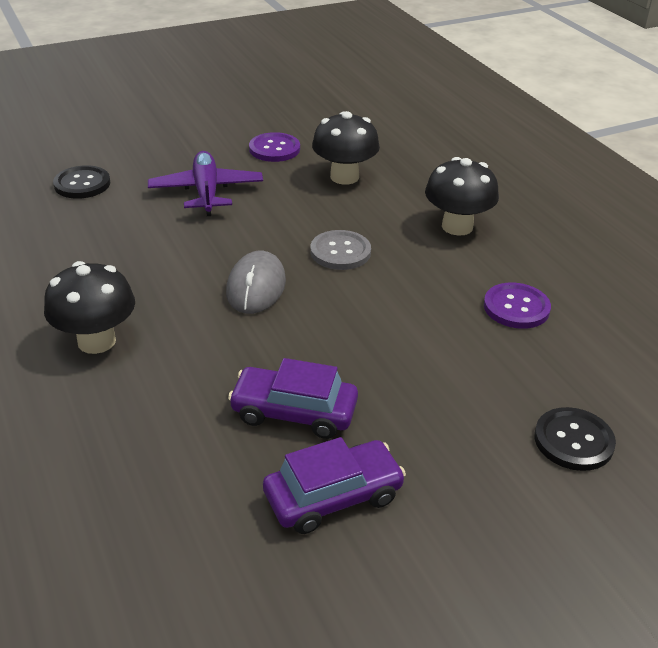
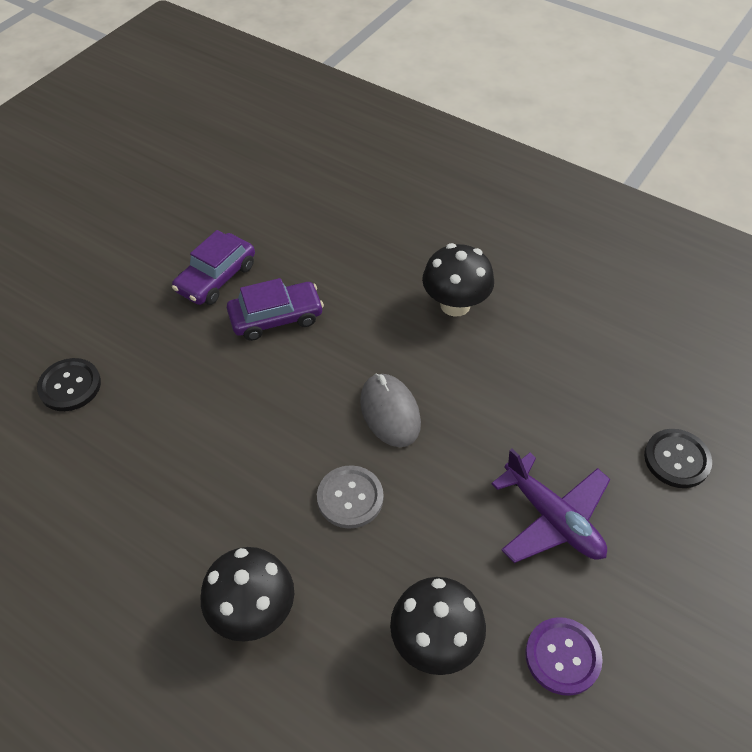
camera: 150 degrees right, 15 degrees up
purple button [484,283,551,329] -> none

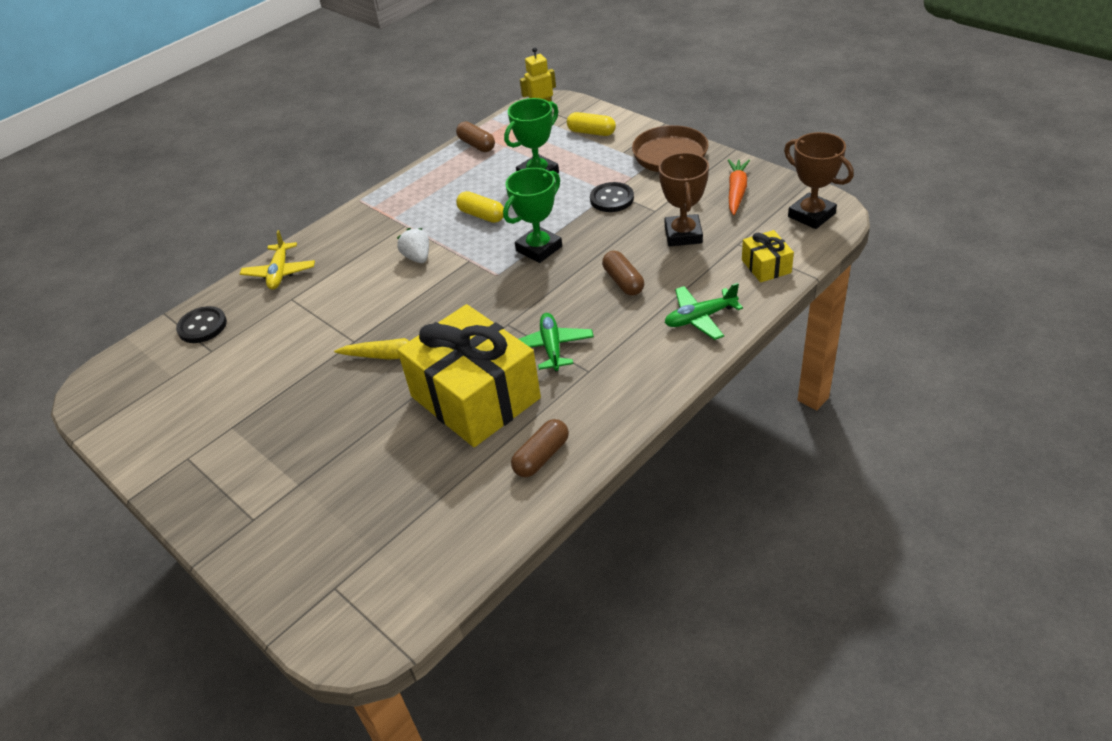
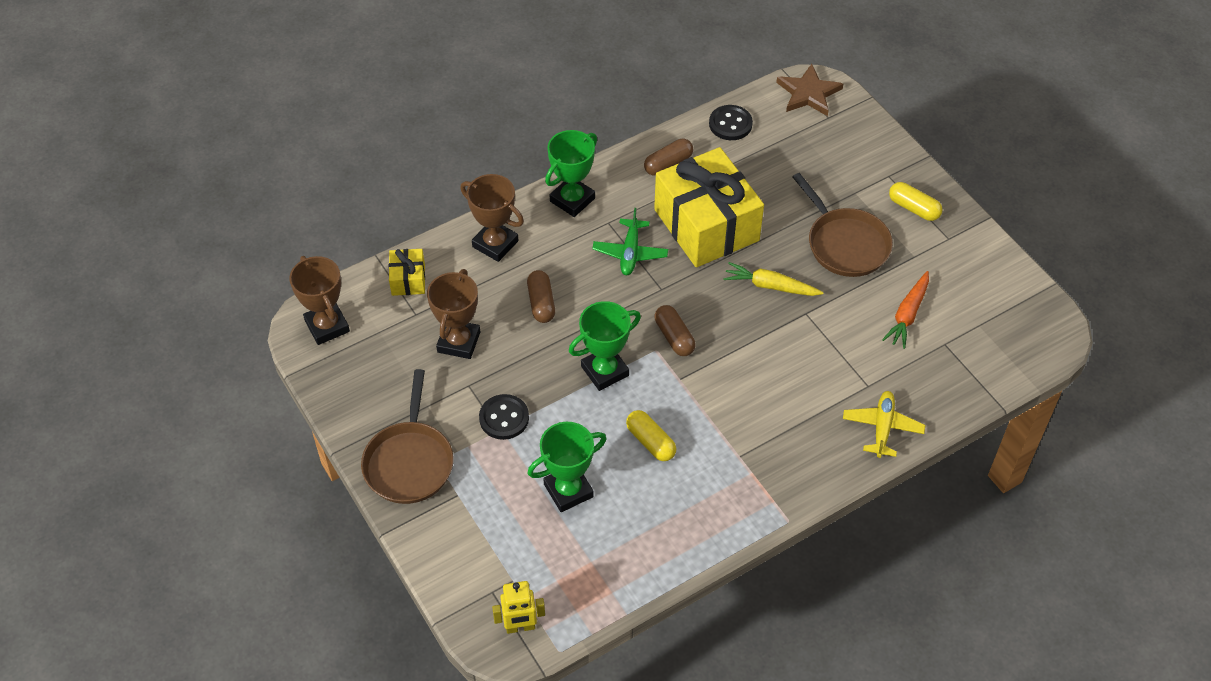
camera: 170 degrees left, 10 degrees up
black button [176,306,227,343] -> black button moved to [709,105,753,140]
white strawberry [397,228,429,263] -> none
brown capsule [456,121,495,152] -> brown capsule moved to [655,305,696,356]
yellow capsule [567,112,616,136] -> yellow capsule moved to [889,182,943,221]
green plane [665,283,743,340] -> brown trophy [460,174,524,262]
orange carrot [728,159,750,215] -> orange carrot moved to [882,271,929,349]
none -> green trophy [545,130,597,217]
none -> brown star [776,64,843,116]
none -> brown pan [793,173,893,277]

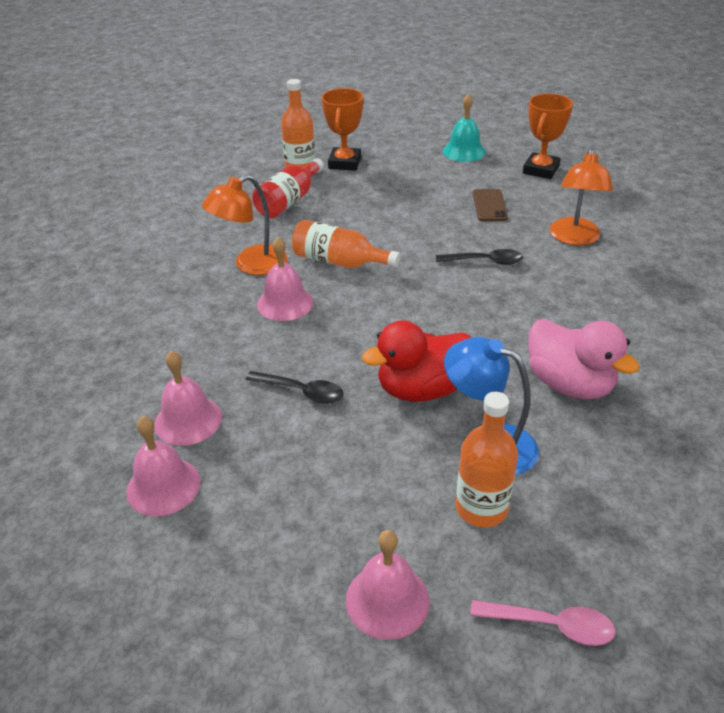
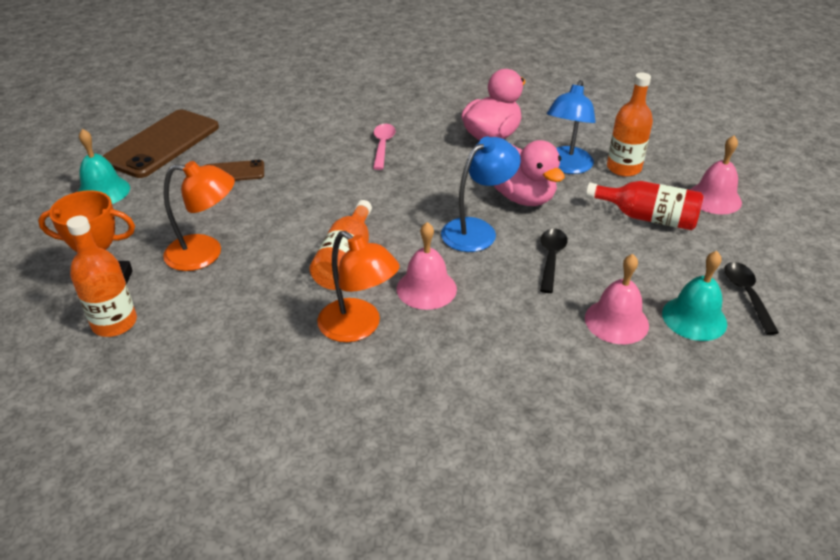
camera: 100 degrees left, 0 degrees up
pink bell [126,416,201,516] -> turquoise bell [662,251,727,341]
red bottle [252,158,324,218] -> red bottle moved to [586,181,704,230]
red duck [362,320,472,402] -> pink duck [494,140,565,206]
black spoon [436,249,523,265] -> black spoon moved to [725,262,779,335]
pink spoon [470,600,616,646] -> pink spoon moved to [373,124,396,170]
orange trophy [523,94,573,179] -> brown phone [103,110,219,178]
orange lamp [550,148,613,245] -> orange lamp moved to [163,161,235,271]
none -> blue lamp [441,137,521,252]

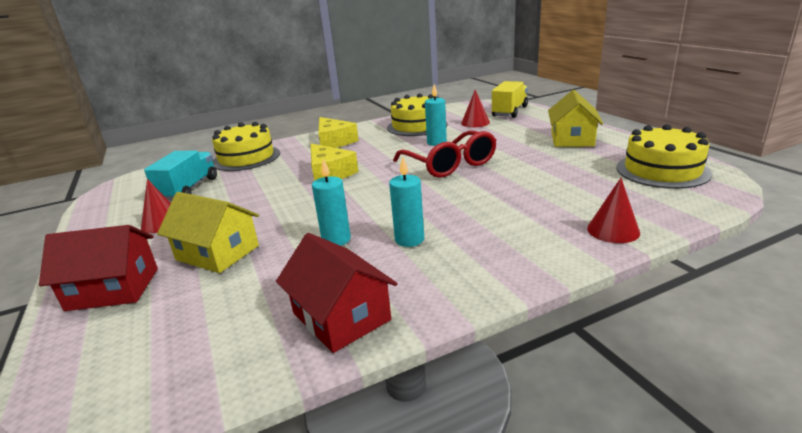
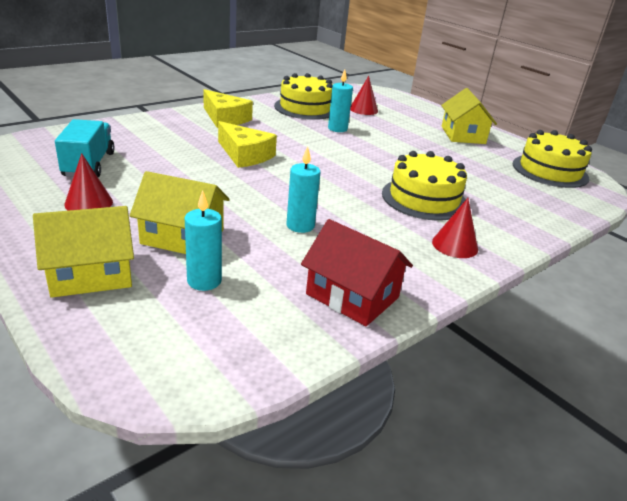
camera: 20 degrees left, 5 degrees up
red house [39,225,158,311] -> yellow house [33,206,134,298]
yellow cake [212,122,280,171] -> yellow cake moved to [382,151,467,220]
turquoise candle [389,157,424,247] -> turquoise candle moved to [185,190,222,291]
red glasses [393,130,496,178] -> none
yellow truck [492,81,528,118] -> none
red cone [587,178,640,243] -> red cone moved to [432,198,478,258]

··········

AIM OF THE EXERCISE:
Among the entries above, determine how many lines contain "lamp", then output only that number.

PROBLEM SOLUTION:
2